- **WHAT YOU NEED TO DO**
Return each line of the material that contains the string "shortInstrumentName", treating uppercase and lowercase as distinct.

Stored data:
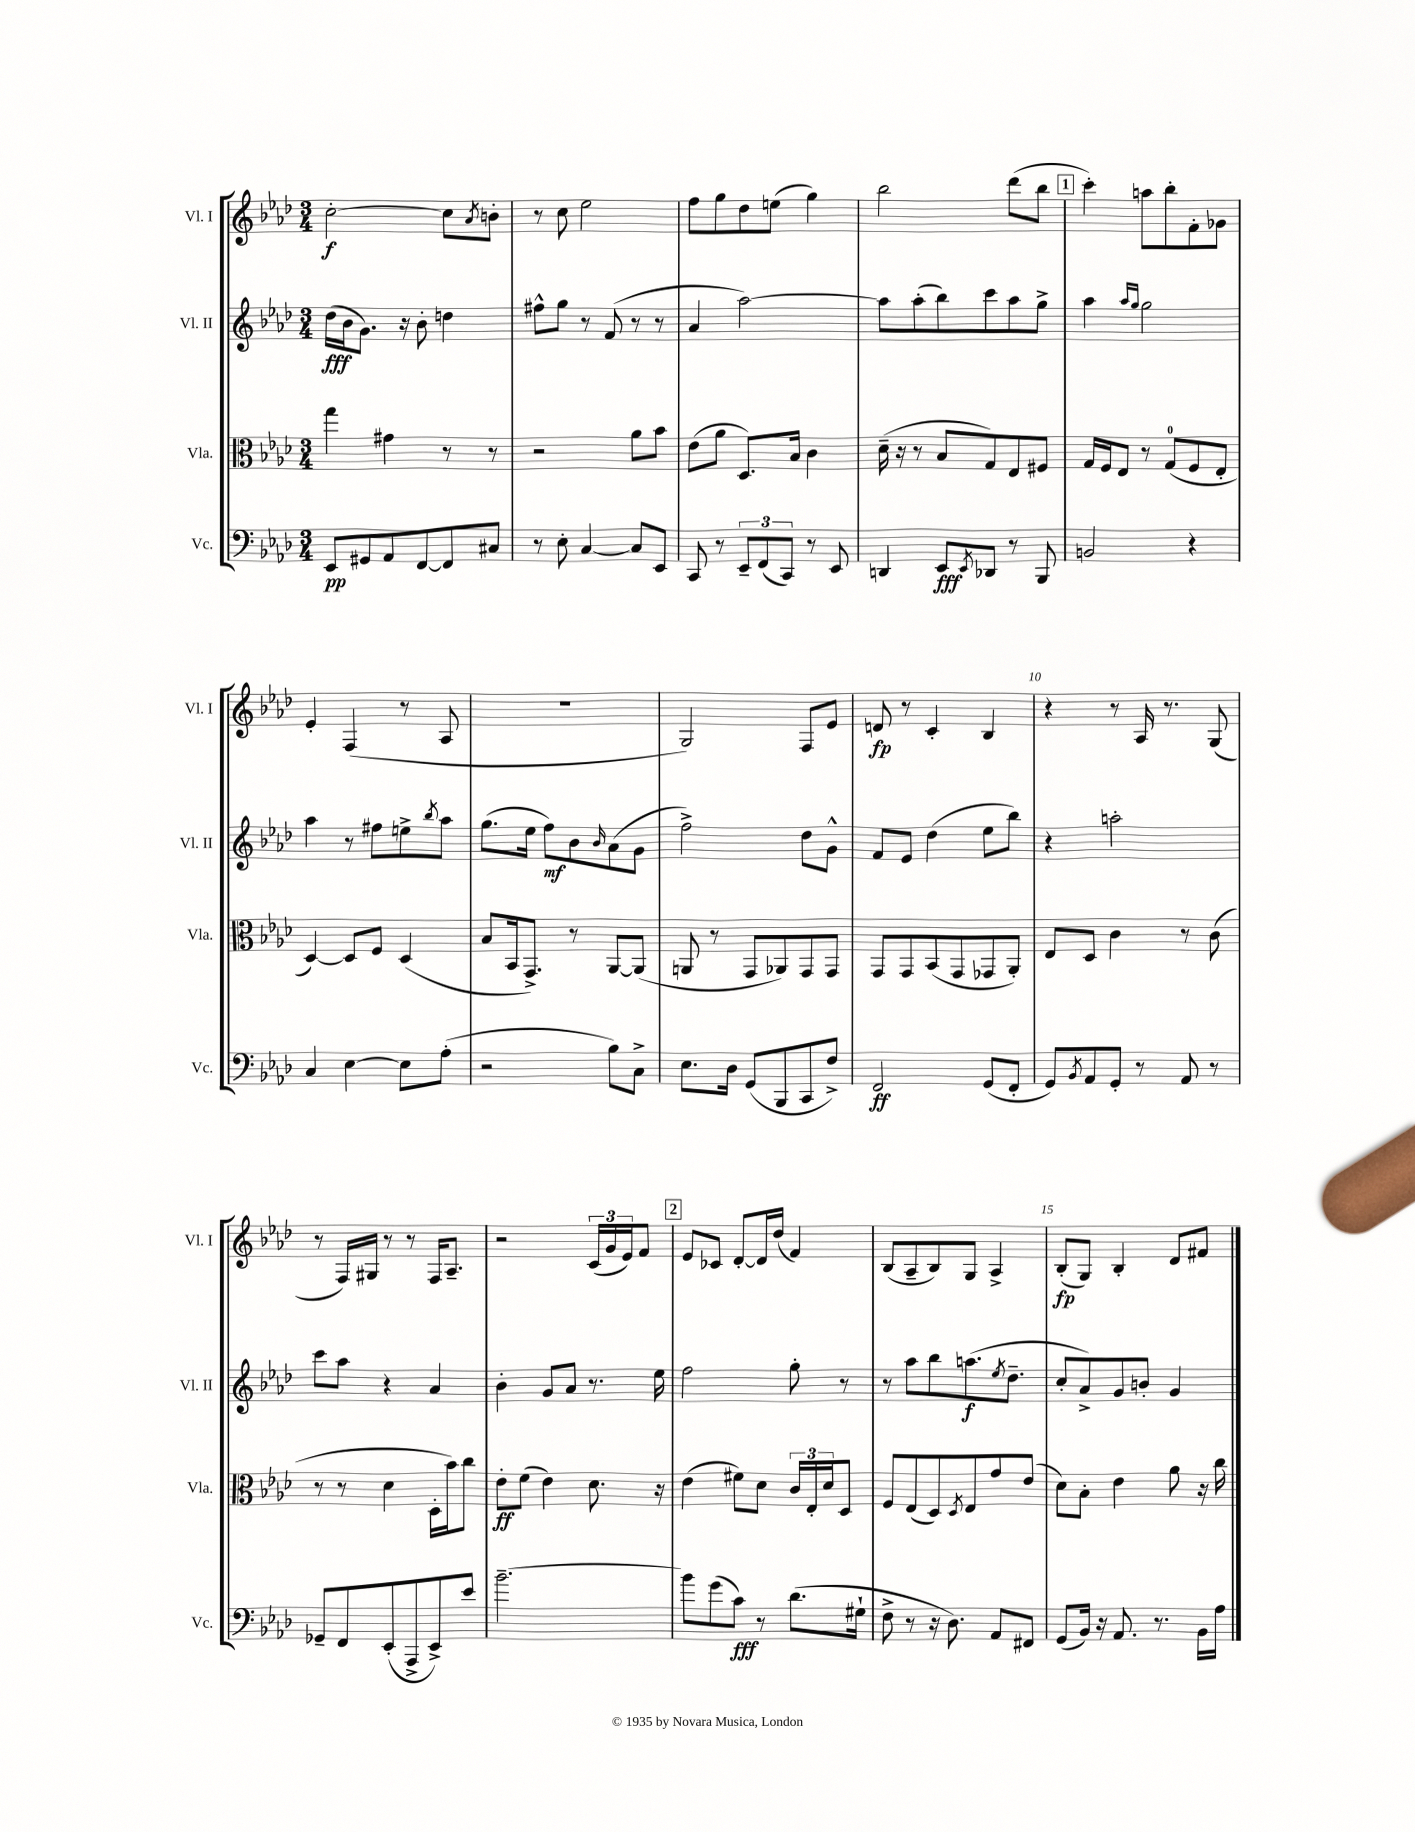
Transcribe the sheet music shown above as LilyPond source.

<<
\new StaffGroup <<
\new Staff = "s0" \with { instrumentName = "Vl. I" shortInstrumentName = "Vl. I" } {
    \clef treble \key aes \major \numericTimeSignature \time 3/4
    c''2~-.\f c''8 \acciaccatura { aes'8 } b'8-. |
    r8 c''8 ees''2 |
    f''8 g''8 des''8 e''8( g''4) |
    bes''2 des'''8( bes''8 |
    \mark \markup { \box "1" } c'''4-.) a''8 bes''8-. f'8-. ges'8 |
    ees'4-. f4( r8 aes8 |
    R2. |
    g2) f8 ees'8 |
    d'8\fp r8 c'4-. bes4 |
    r4 r8 aes16 r8. g8( |
    r8 f16) gis16 r8 r8 f16 aes8.-- |
    r2 \tuplet 3/2 { c'16( g'16 ees'16) } f'8 |
    \mark \markup { \box "2" } ees'8 ces'8 des'8~-. des'16 des''16( f'4) |
    bes8( aes8-- bes8) g8 aes4-> |
    bes8-.\fp( g8) bes4-. des'8 fis'8 \bar "|." |
}
\new Staff = "s1" \with { instrumentName = "Vl. II" shortInstrumentName = "Vl. II" } {
    \clef treble \key aes \major \numericTimeSignature \time 3/4
    des''16\fff( bes'16 g'8.) r16 bes'8-. d''4 |
    fis''8-^ g''8 r8 f'8( r8 r8 |
    aes'4 aes''2~) |
    aes''8 aes''8-.( bes''8) c'''8 aes''8 g''8-> |
    \mark \markup { \box "1" } aes''4 \grace { aes''16 g''16 } g''2 |
    aes''4 r8 fis''8 e''8-> \acciaccatura { bes''8 } aes''8 |
    g''8.( ees''16 f''8\mf) bes'8 \grace { bes'16 } aes'8( g'8 |
    f''2->) des''8 g'8-^ |
    f'8 ees'8 des''4( ees''8 bes''8) |
    r4 a''2-. |
    c'''8 aes''8 r4 aes'4 |
    bes'4-. g'8 aes'8 r8. ees''16 |
    \mark \markup { \box "2" } f''2 g''8-. r8 |
    r8 aes''8 bes''8 a''8.\f( \acciaccatura { ees''8 } des''8.-- |
    c''8-. aes'8->) g'8 b'8-. g'4 \bar "|." |
}
\new Staff = "s2" \with { instrumentName = "Vla." shortInstrumentName = "Vla." } {
    \clef alto \key aes \major \numericTimeSignature \time 3/4
    g''4 gis'4 r8 r8 |
    r2 aes'8 bes'8 |
    ees'8( aes'8 des8.) bes16 c'4 |
    des'16--( r16 r8 bes8 g8) ees8 fis8 |
    \mark \markup { \box "1" } g16 f16 ees8 r8 g8-0( f8 ees8-. |
    des4~) des8 f8 des4( |
    bes8 bes,16 g,8.->) r8 aes,8~ aes,8( |
    a,8 r8 g,8 aes,8) g,8 g,8 |
    g,8 g,8 bes,8( g,8 ges,8 aes,8-.) |
    ees8 des8 c'4 r8 c'8( |
    r8 r8 des'4 des16-. bes'16) c''8 |
    ees'8-.\ff f'8( ees'4) des'8. r16 |
    \mark \markup { \box "2" } ees'4( fis'8) des'8 \tuplet 3/2 { c'16 ees16-. des'16 } des8 |
    f8 ees8( des8) \acciaccatura { des8 } ees8 g'8 ees'8( |
    des'8) bes8-. ees'4 aes'8 r16 c''16 \bar "|." |
}
\new Staff = "s3" \with { instrumentName = "Vc." shortInstrumentName = "Vc." } {
    \clef bass \key aes \major \numericTimeSignature \time 3/4
    ees,8\pp gis,8 aes,8 f,8~ f,8 cis8 |
    r8 ees8-. c4~ c8 ees,8 |
    c,8 r8 \tuplet 3/2 { ees,8-- f,8( c,8) } r8 ees,8 |
    d,4 ees,8\fff \acciaccatura { ees,8 } des,8 r8 bes,,8 |
    \mark \markup { \box "1" } b,2 r4 |
    c4 ees4~ ees8 aes8-.( |
    r2 bes8) c8-> |
    ees8. des16 g,8( bes,,8 c,8 f8->) |
    f,2\ff g,8( f,8-. |
    g,8) \acciaccatura { bes,8 } aes,8 g,8-. r8 aes,8 r8 |
    ges,8-- f,8 ees,8-.( aes,,8-> ees,8->) ees'8 |
    bes'2.~-- |
    \mark \markup { \box "2" } bes'8 g'8( c'8\fff) r8 des'8.( gis16-! |
    f8-> r8 r16 des8.) aes,8 fis,8 |
    g,8( bes,16) r16 aes,8. r8. bes,16 aes16 \bar "|." |
}
>>
>>
\layout { \context { \Score \override BarNumber.break-visibility = ##(#f #t #t) barNumberVisibility = #(every-nth-bar-number-visible 5) } }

- **EXERCISE SOLUTION**
\new Staff = "s0" \with { instrumentName = "Vl. I" shortInstrumentName = "Vl. I" } {
\new Staff = "s1" \with { instrumentName = "Vl. II" shortInstrumentName = "Vl. II" } {
\new Staff = "s2" \with { instrumentName = "Vla." shortInstrumentName = "Vla." } {
\new Staff = "s3" \with { instrumentName = "Vc." shortInstrumentName = "Vc." } {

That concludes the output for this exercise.